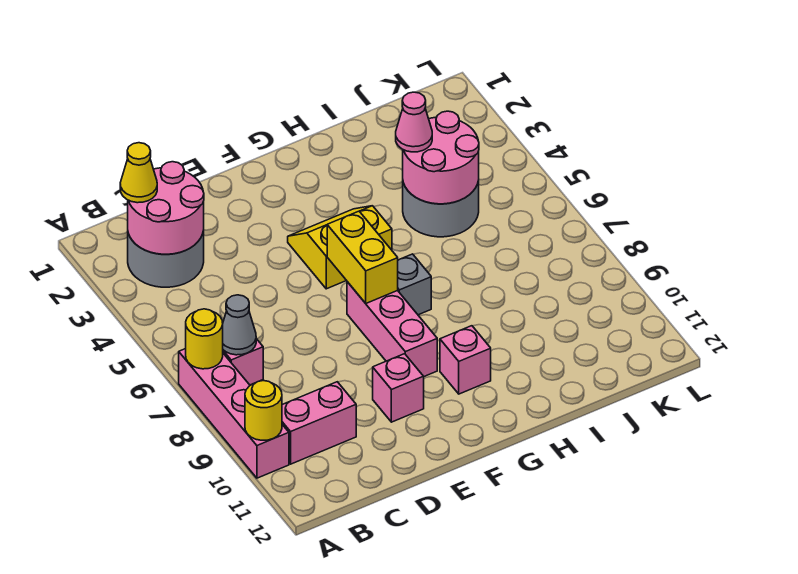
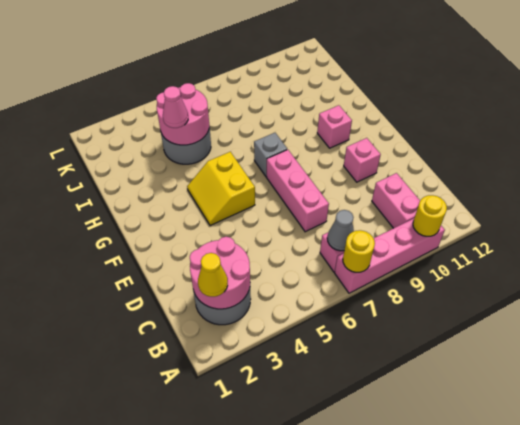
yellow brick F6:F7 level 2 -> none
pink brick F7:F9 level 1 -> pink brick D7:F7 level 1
...
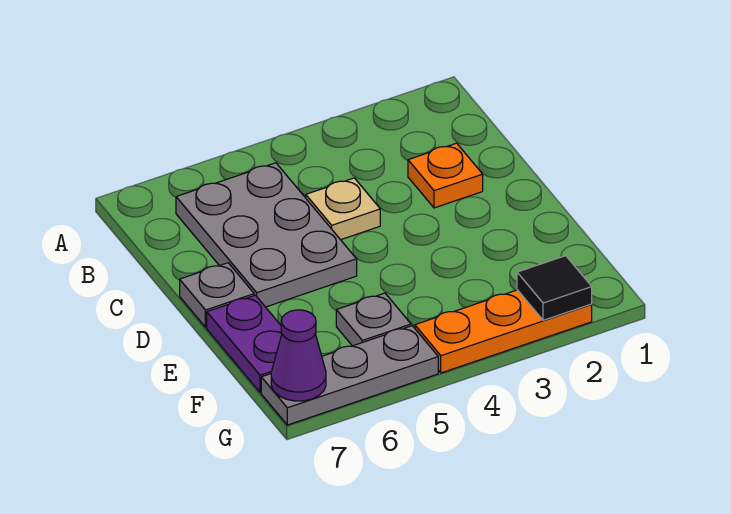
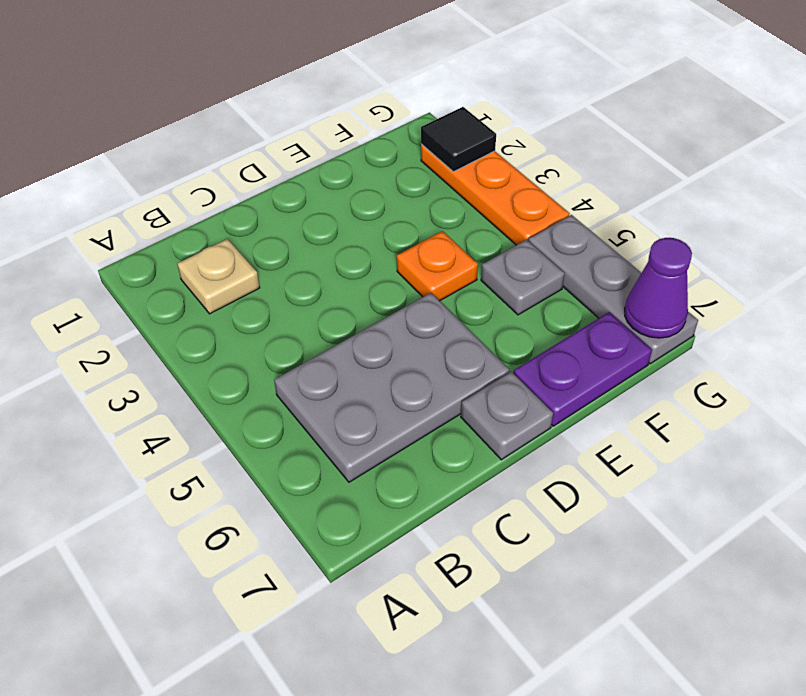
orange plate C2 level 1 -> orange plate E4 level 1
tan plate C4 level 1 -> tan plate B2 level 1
--
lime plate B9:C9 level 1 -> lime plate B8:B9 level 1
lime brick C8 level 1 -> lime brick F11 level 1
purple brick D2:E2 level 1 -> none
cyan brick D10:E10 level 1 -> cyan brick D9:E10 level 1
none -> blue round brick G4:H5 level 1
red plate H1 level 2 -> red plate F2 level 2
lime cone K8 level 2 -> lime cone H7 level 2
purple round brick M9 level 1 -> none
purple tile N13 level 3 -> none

▶ [WHAT YOU SHOULD DO]:
Sift the material for lines with the string "plate". Copy each one found.

▶ [FINISHED TASK]:
orange plate C2 level 1 -> orange plate E4 level 1
tan plate C4 level 1 -> tan plate B2 level 1
lime plate B9:C9 level 1 -> lime plate B8:B9 level 1
red plate H1 level 2 -> red plate F2 level 2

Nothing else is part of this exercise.